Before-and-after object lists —
....

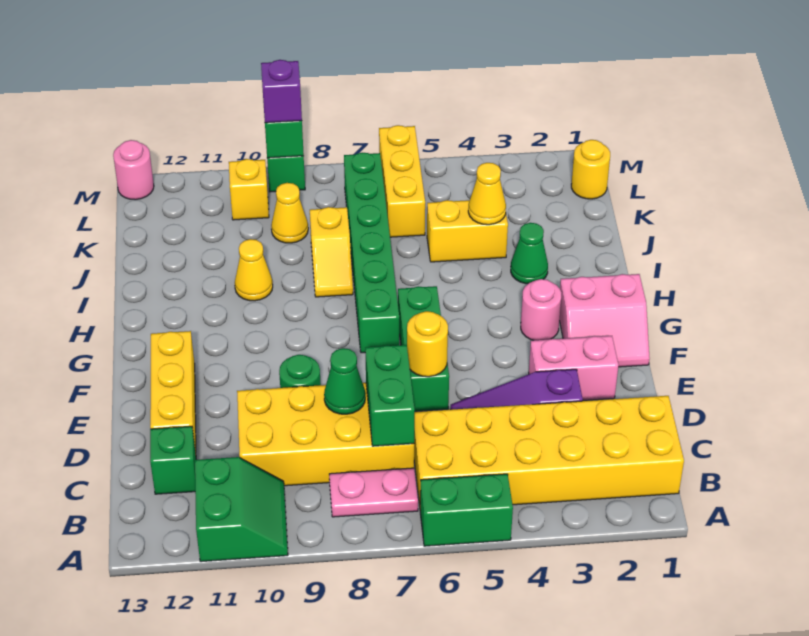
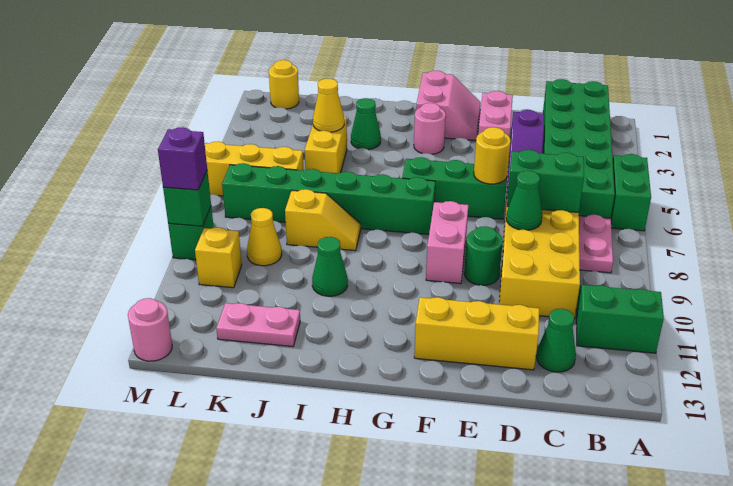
yellow brick B1:C6 level 1 -> green brick B1:C6 level 1
green brick C12 level 1 -> green cone C12 level 1
none -> pink brick F8:F9 level 1
yellow cone I10 level 1 -> green cone I10 level 1
none -> pink plate J12:K12 level 1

....

Copy every line in the entries above that has the string "pink" in it.

Result below —
none -> pink brick F8:F9 level 1
none -> pink plate J12:K12 level 1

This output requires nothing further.